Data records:
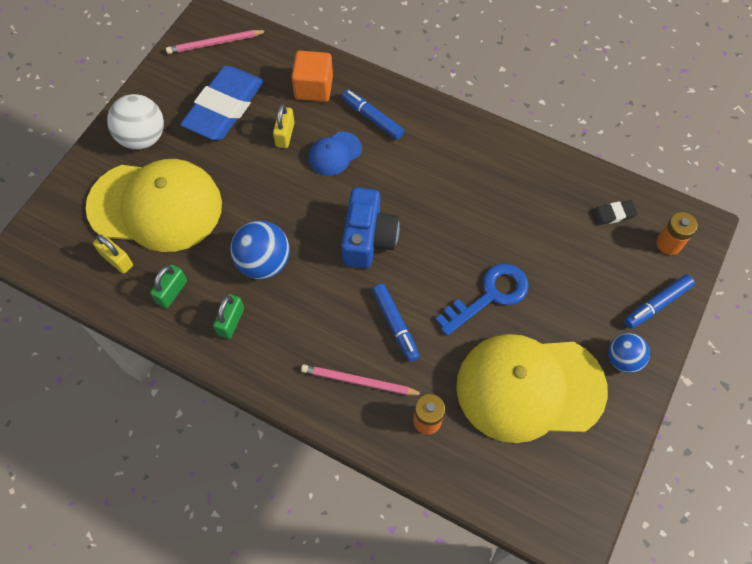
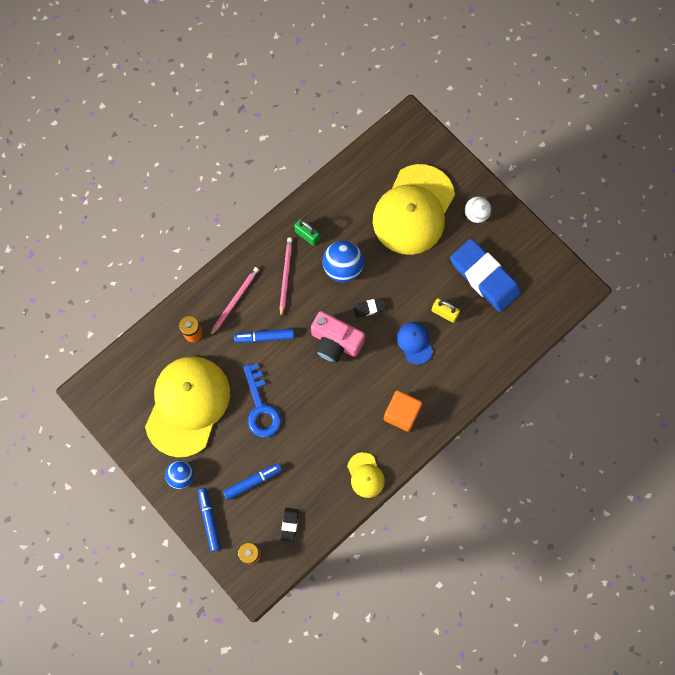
camera: 110 degrees right, 10 degrees up
(117, 260) = (380, 177): yellow padlock -> none
(143, 137) = (476, 214): white ball -> white ball, size x0.65
(172, 292) = (343, 205): green padlock -> none
(215, 43) = (550, 287): pink pencil -> pink pencil (285, 276)
(308, 215) = (369, 308): none -> black eraser
(313, 87) = (481, 347): orange cube -> orange cube (401, 413)
(368, 239) = (335, 342): blue camera -> pink camera
(372, 118) = (437, 381): blue marker -> blue marker (253, 481)
(515, 156) = (365, 475): none -> yellow cap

**Exercise goal**. Show the lines from the data above that contain the string "pink".

**Answer space**.
(215, 43) = (550, 287): pink pencil -> pink pencil (285, 276)
(368, 239) = (335, 342): blue camera -> pink camera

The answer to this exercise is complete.